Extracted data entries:
☆ ☆ ☆ ☆ ☆

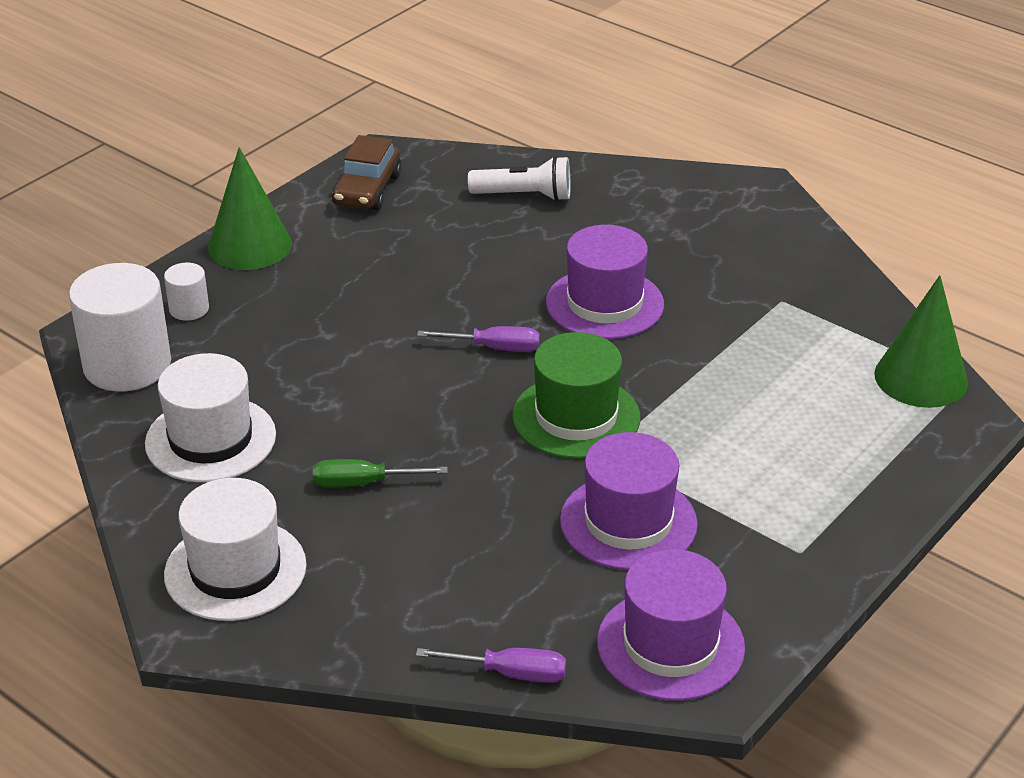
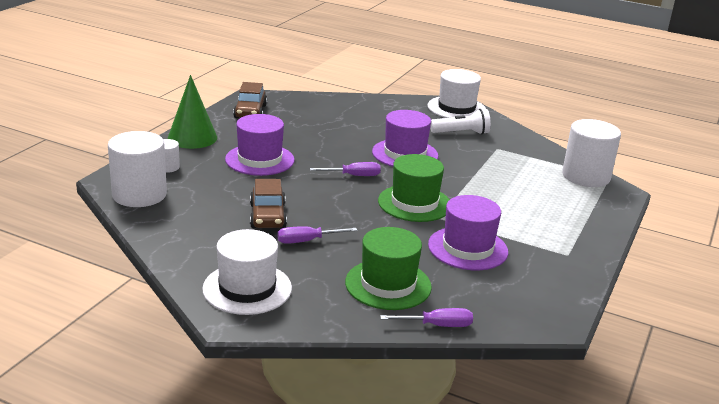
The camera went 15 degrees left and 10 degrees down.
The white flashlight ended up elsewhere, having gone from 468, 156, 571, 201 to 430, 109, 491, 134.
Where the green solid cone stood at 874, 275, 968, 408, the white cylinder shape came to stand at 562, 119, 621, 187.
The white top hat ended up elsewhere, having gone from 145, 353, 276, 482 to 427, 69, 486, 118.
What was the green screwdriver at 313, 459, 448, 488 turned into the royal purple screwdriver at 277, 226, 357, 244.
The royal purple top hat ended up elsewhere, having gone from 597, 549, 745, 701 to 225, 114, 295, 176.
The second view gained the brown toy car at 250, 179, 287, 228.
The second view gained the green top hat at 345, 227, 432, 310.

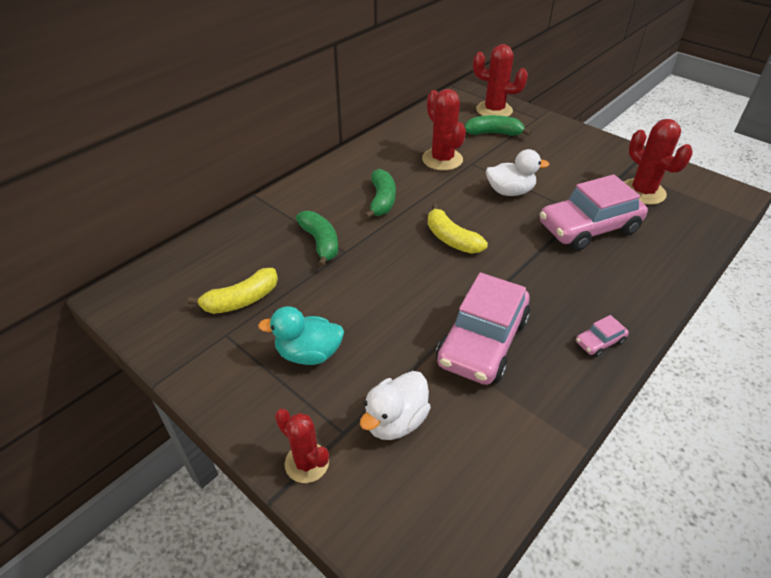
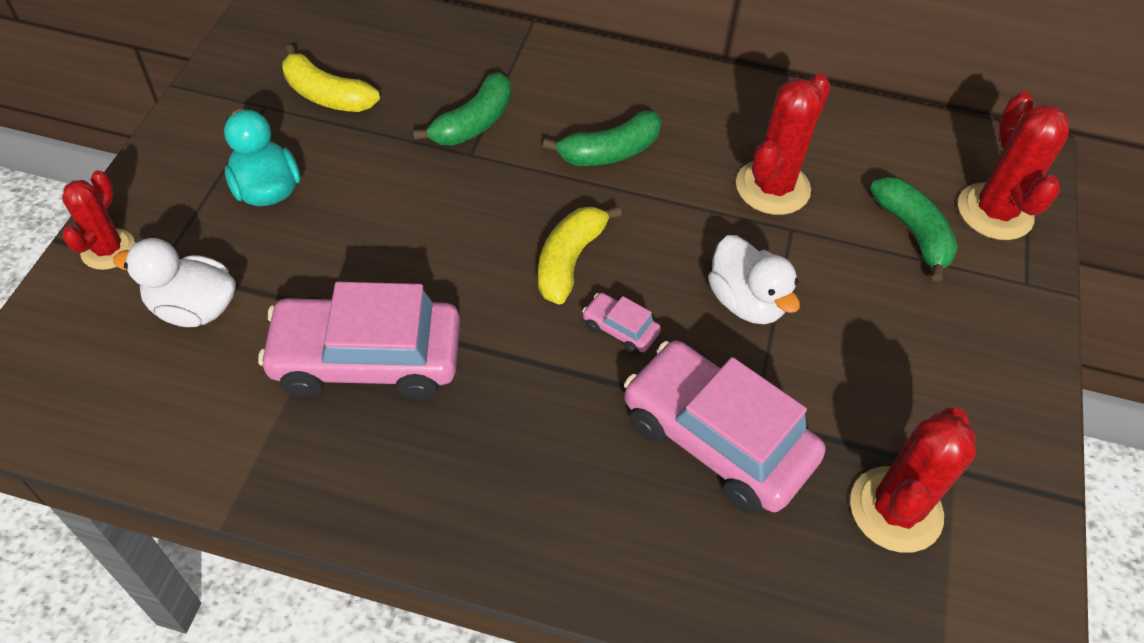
The camera went 60 degrees right and 10 degrees up.
The pink toy car ended up elsewhere, having gone from 576, 315, 629, 357 to 582, 293, 661, 354.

☆ ☆ ☆ ☆ ☆

Please write out all the data word for word, but keep every picture out.

The camera went 15 degrees left and 10 degrees down.
The white flashlight ended up elsewhere, having gone from 468, 156, 571, 201 to 430, 109, 491, 134.
Where the green solid cone stood at 874, 275, 968, 408, the white cylinder shape came to stand at 562, 119, 621, 187.
The white top hat ended up elsewhere, having gone from 145, 353, 276, 482 to 427, 69, 486, 118.
What was the green screwdriver at 313, 459, 448, 488 turned into the royal purple screwdriver at 277, 226, 357, 244.
The royal purple top hat ended up elsewhere, having gone from 597, 549, 745, 701 to 225, 114, 295, 176.
The second view gained the brown toy car at 250, 179, 287, 228.
The second view gained the green top hat at 345, 227, 432, 310.

The camera went 60 degrees right and 10 degrees up.
The pink toy car ended up elsewhere, having gone from 576, 315, 629, 357 to 582, 293, 661, 354.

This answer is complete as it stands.